> _What to do_
Please retype the records below exactly as they appear, but leave out the pictures.

> _Given records_
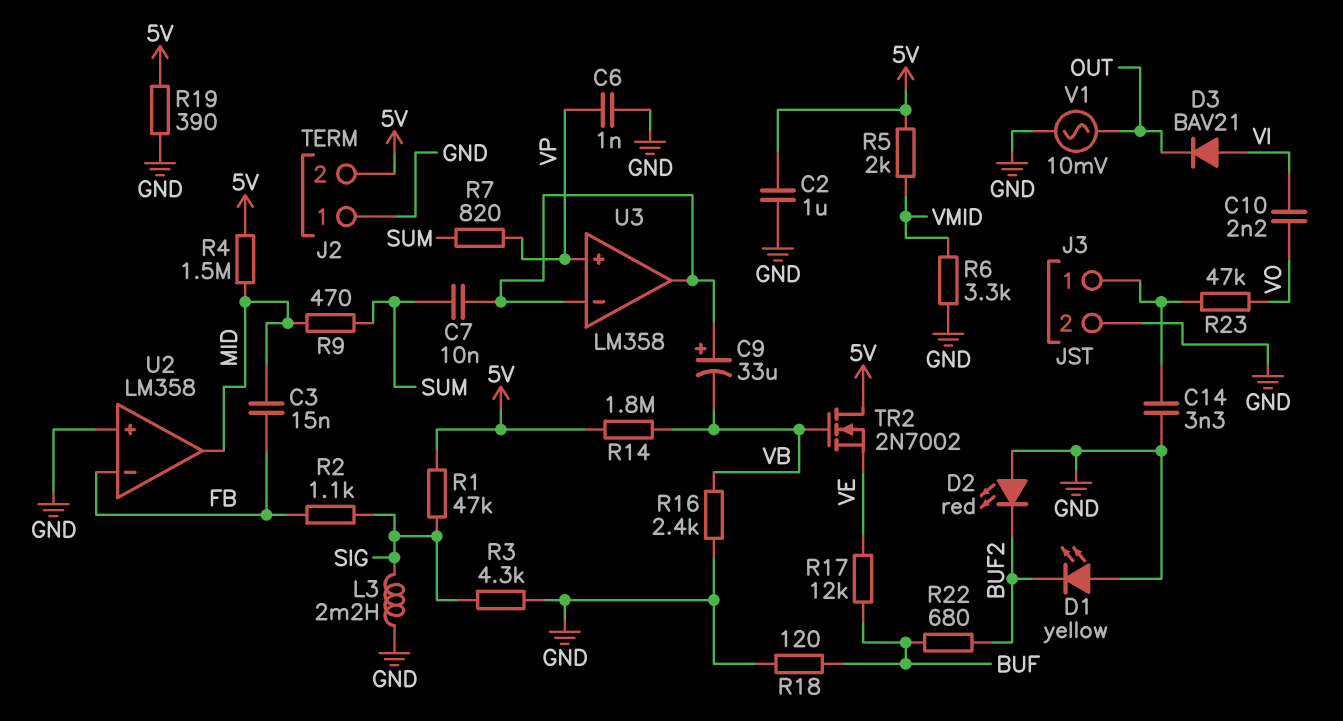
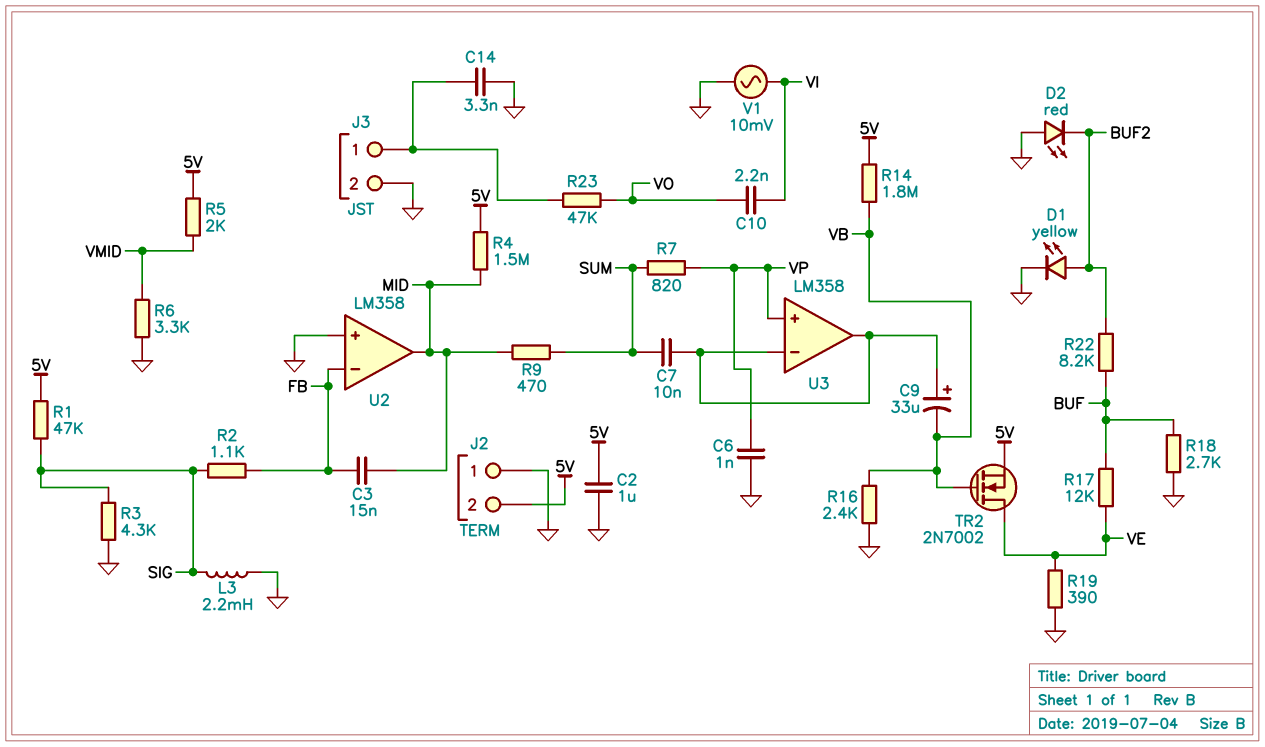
D1: LED yellow (A GND, K BUF2) -> LED yellow (A BUF2, K GND)
D3: diode BAV21 (A VI, K OUT) -> none
R18: 120 (BUF, GND) -> 2.7k (BUF, GND)
R19: 390 (5V, GND) -> 390 (GND, VE)
R22: 680 (BUF, BUF2) -> 8.2k (BUF, BUF2)
TR2: NMOS 2N7002 (G VB, D 5V, S VE) -> NMOS 2N7002 (G VB, D VE, S 5V)
V1: AC 10mV (GND, OUT) -> AC 10mV (GND, VI)

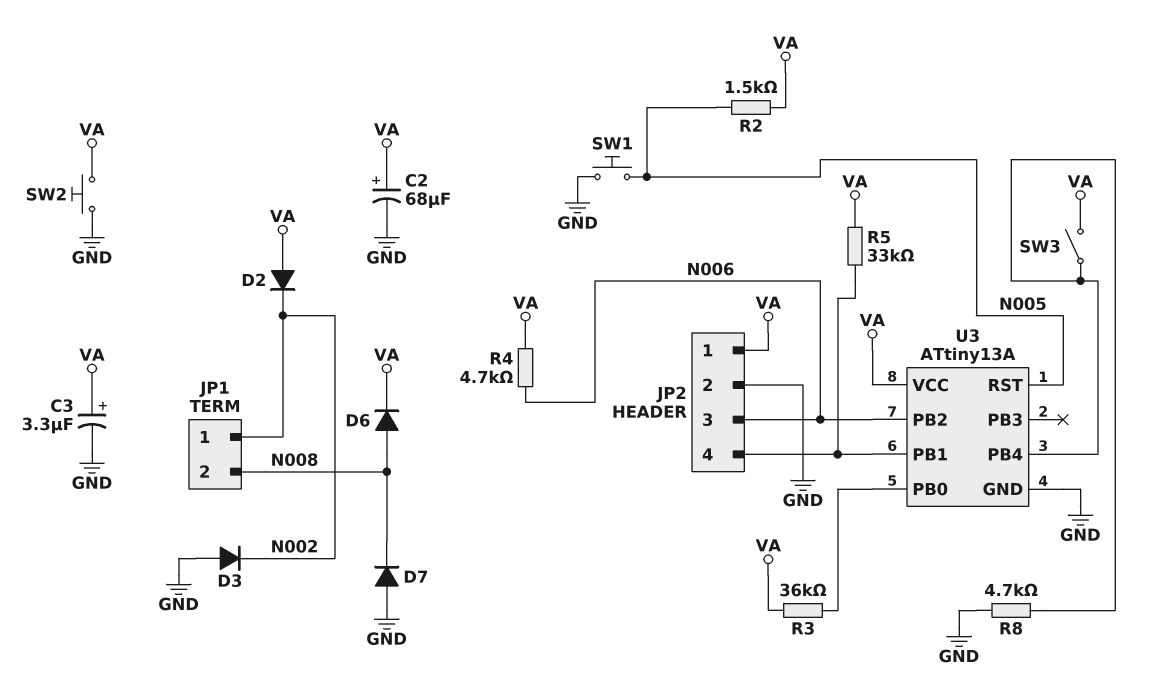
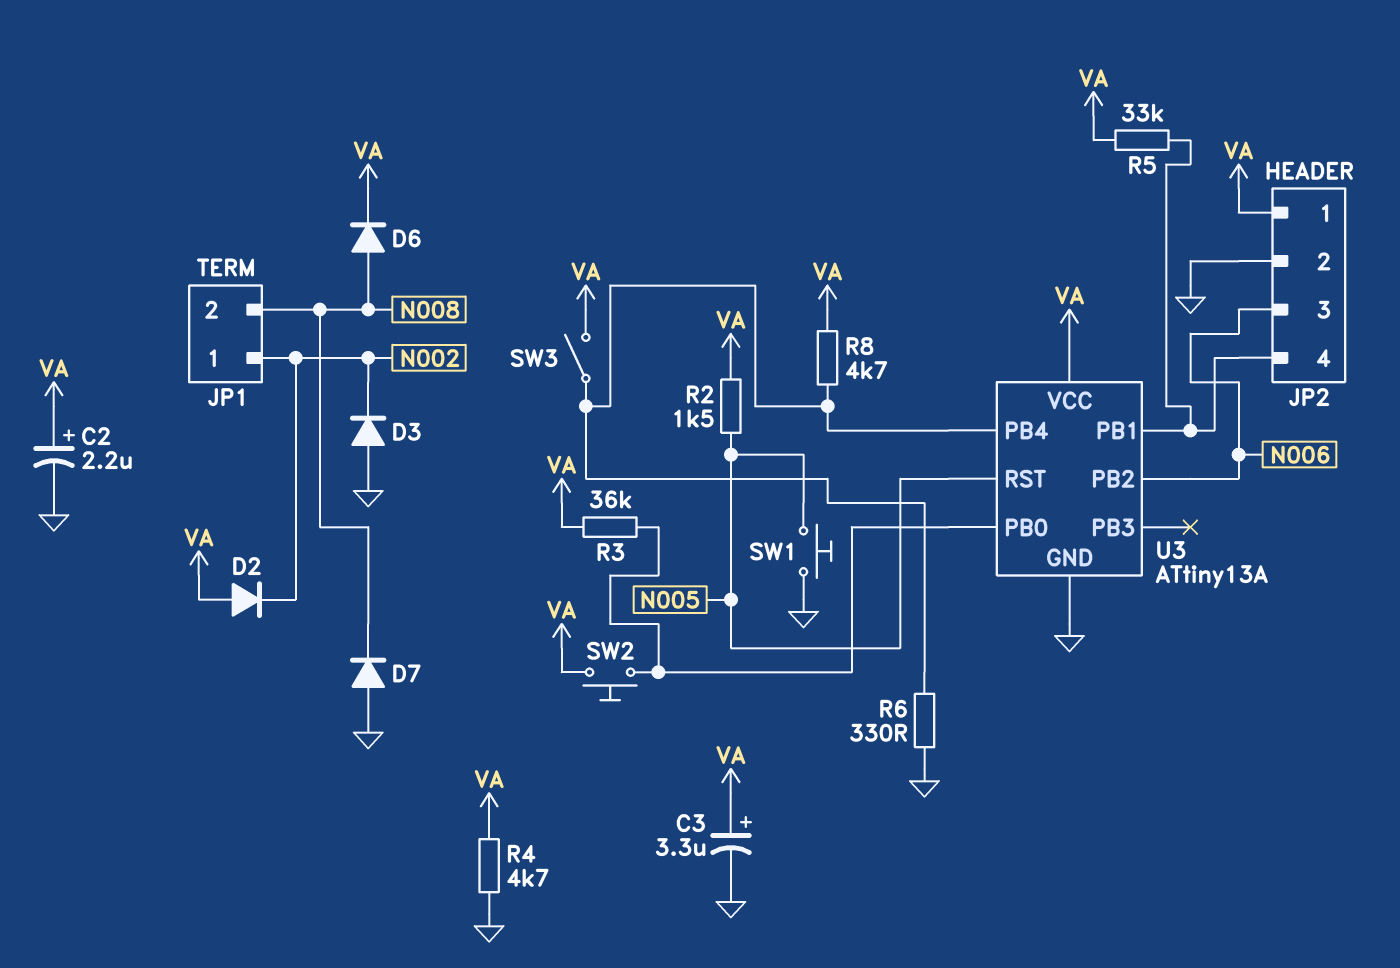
C2: 68uF (plus VA, minus GND) -> 2.2uF (plus VA, minus GND)
R4: 4.7k (N006, VA) -> 4.7k (GND, VA)
R6: none -> 330 (GND, U3/PB4)
R8: 4.7k (GND, U3/PB4) -> 4.7k (U3/PB4, VA)
SW2: button (GND, VA) -> button (U3/PB0, VA)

> _Exercise response_
D1: LED yellow (A GND, K BUF2) -> LED yellow (A BUF2, K GND)
D3: diode BAV21 (A VI, K OUT) -> none
R18: 120 (BUF, GND) -> 2.7k (BUF, GND)
R19: 390 (5V, GND) -> 390 (GND, VE)
R22: 680 (BUF, BUF2) -> 8.2k (BUF, BUF2)
TR2: NMOS 2N7002 (G VB, D 5V, S VE) -> NMOS 2N7002 (G VB, D VE, S 5V)
V1: AC 10mV (GND, OUT) -> AC 10mV (GND, VI)

C2: 68uF (plus VA, minus GND) -> 2.2uF (plus VA, minus GND)
R4: 4.7k (N006, VA) -> 4.7k (GND, VA)
R6: none -> 330 (GND, U3/PB4)
R8: 4.7k (GND, U3/PB4) -> 4.7k (U3/PB4, VA)
SW2: button (GND, VA) -> button (U3/PB0, VA)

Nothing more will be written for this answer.